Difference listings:

>>>

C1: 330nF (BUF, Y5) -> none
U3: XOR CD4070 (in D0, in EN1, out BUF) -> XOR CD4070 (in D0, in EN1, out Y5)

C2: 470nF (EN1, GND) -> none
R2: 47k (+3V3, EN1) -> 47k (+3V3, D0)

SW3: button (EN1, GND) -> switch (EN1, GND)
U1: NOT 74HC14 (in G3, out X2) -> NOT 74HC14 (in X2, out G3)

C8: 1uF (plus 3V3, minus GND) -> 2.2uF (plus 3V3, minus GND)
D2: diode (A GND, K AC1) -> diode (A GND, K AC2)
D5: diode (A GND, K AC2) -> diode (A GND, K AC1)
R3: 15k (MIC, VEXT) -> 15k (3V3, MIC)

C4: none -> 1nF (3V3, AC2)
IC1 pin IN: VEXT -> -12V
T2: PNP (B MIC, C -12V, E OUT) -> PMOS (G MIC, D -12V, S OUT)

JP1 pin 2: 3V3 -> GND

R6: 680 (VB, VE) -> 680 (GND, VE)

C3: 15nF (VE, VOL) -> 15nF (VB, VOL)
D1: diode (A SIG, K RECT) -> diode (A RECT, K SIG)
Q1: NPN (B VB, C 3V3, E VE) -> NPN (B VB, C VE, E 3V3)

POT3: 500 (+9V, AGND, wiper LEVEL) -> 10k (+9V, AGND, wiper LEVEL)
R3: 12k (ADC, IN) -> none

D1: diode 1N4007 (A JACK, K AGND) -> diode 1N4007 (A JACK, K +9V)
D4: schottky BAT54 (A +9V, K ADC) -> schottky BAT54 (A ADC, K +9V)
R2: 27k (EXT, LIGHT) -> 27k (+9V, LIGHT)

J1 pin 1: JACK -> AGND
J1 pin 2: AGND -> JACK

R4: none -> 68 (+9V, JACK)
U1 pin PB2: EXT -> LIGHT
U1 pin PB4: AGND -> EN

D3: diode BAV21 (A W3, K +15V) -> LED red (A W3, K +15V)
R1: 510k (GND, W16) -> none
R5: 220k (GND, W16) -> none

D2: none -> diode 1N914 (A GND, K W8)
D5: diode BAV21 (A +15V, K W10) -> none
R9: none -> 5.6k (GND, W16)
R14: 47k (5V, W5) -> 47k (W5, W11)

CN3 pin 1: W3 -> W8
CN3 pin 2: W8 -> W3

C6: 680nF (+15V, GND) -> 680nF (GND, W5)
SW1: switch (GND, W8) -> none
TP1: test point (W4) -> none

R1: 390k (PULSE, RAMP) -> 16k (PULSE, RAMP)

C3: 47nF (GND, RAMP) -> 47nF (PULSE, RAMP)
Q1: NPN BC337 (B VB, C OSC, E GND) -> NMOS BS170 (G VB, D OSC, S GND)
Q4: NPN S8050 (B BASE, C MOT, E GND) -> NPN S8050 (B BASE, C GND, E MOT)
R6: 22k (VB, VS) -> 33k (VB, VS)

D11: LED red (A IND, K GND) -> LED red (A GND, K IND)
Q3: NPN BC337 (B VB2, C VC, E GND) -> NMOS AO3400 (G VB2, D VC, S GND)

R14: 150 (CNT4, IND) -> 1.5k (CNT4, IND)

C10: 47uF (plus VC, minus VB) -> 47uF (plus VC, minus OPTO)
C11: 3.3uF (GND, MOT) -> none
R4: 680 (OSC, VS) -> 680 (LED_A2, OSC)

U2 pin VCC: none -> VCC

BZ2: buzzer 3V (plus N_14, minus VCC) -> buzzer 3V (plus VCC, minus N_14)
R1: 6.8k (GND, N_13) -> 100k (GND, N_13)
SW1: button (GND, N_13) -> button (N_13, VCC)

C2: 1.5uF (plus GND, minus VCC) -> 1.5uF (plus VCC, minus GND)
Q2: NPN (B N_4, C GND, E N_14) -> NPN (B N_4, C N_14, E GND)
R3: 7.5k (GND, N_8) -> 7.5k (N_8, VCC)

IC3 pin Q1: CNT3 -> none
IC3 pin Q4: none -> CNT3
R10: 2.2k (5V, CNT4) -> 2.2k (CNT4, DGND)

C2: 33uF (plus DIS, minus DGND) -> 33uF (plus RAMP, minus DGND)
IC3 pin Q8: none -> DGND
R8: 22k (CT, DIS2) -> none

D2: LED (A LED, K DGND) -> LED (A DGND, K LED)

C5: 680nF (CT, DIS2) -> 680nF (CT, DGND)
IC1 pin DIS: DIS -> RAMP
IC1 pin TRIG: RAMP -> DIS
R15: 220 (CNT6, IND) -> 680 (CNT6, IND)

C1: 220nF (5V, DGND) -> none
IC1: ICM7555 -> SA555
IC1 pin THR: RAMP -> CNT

<<<

EXERCISE: Your response must consist of every line above, reproduced exactly.

REPLY:
C1: 330nF (BUF, Y5) -> none
U3: XOR CD4070 (in D0, in EN1, out BUF) -> XOR CD4070 (in D0, in EN1, out Y5)

C2: 470nF (EN1, GND) -> none
R2: 47k (+3V3, EN1) -> 47k (+3V3, D0)

SW3: button (EN1, GND) -> switch (EN1, GND)
U1: NOT 74HC14 (in G3, out X2) -> NOT 74HC14 (in X2, out G3)

C8: 1uF (plus 3V3, minus GND) -> 2.2uF (plus 3V3, minus GND)
D2: diode (A GND, K AC1) -> diode (A GND, K AC2)
D5: diode (A GND, K AC2) -> diode (A GND, K AC1)
R3: 15k (MIC, VEXT) -> 15k (3V3, MIC)

C4: none -> 1nF (3V3, AC2)
IC1 pin IN: VEXT -> -12V
T2: PNP (B MIC, C -12V, E OUT) -> PMOS (G MIC, D -12V, S OUT)

JP1 pin 2: 3V3 -> GND

R6: 680 (VB, VE) -> 680 (GND, VE)

C3: 15nF (VE, VOL) -> 15nF (VB, VOL)
D1: diode (A SIG, K RECT) -> diode (A RECT, K SIG)
Q1: NPN (B VB, C 3V3, E VE) -> NPN (B VB, C VE, E 3V3)

POT3: 500 (+9V, AGND, wiper LEVEL) -> 10k (+9V, AGND, wiper LEVEL)
R3: 12k (ADC, IN) -> none

D1: diode 1N4007 (A JACK, K AGND) -> diode 1N4007 (A JACK, K +9V)
D4: schottky BAT54 (A +9V, K ADC) -> schottky BAT54 (A ADC, K +9V)
R2: 27k (EXT, LIGHT) -> 27k (+9V, LIGHT)

J1 pin 1: JACK -> AGND
J1 pin 2: AGND -> JACK

R4: none -> 68 (+9V, JACK)
U1 pin PB2: EXT -> LIGHT
U1 pin PB4: AGND -> EN

D3: diode BAV21 (A W3, K +15V) -> LED red (A W3, K +15V)
R1: 510k (GND, W16) -> none
R5: 220k (GND, W16) -> none

D2: none -> diode 1N914 (A GND, K W8)
D5: diode BAV21 (A +15V, K W10) -> none
R9: none -> 5.6k (GND, W16)
R14: 47k (5V, W5) -> 47k (W5, W11)

CN3 pin 1: W3 -> W8
CN3 pin 2: W8 -> W3

C6: 680nF (+15V, GND) -> 680nF (GND, W5)
SW1: switch (GND, W8) -> none
TP1: test point (W4) -> none

R1: 390k (PULSE, RAMP) -> 16k (PULSE, RAMP)

C3: 47nF (GND, RAMP) -> 47nF (PULSE, RAMP)
Q1: NPN BC337 (B VB, C OSC, E GND) -> NMOS BS170 (G VB, D OSC, S GND)
Q4: NPN S8050 (B BASE, C MOT, E GND) -> NPN S8050 (B BASE, C GND, E MOT)
R6: 22k (VB, VS) -> 33k (VB, VS)

D11: LED red (A IND, K GND) -> LED red (A GND, K IND)
Q3: NPN BC337 (B VB2, C VC, E GND) -> NMOS AO3400 (G VB2, D VC, S GND)

R14: 150 (CNT4, IND) -> 1.5k (CNT4, IND)

C10: 47uF (plus VC, minus VB) -> 47uF (plus VC, minus OPTO)
C11: 3.3uF (GND, MOT) -> none
R4: 680 (OSC, VS) -> 680 (LED_A2, OSC)

U2 pin VCC: none -> VCC

BZ2: buzzer 3V (plus N_14, minus VCC) -> buzzer 3V (plus VCC, minus N_14)
R1: 6.8k (GND, N_13) -> 100k (GND, N_13)
SW1: button (GND, N_13) -> button (N_13, VCC)

C2: 1.5uF (plus GND, minus VCC) -> 1.5uF (plus VCC, minus GND)
Q2: NPN (B N_4, C GND, E N_14) -> NPN (B N_4, C N_14, E GND)
R3: 7.5k (GND, N_8) -> 7.5k (N_8, VCC)

IC3 pin Q1: CNT3 -> none
IC3 pin Q4: none -> CNT3
R10: 2.2k (5V, CNT4) -> 2.2k (CNT4, DGND)

C2: 33uF (plus DIS, minus DGND) -> 33uF (plus RAMP, minus DGND)
IC3 pin Q8: none -> DGND
R8: 22k (CT, DIS2) -> none

D2: LED (A LED, K DGND) -> LED (A DGND, K LED)

C5: 680nF (CT, DIS2) -> 680nF (CT, DGND)
IC1 pin DIS: DIS -> RAMP
IC1 pin TRIG: RAMP -> DIS
R15: 220 (CNT6, IND) -> 680 (CNT6, IND)

C1: 220nF (5V, DGND) -> none
IC1: ICM7555 -> SA555
IC1 pin THR: RAMP -> CNT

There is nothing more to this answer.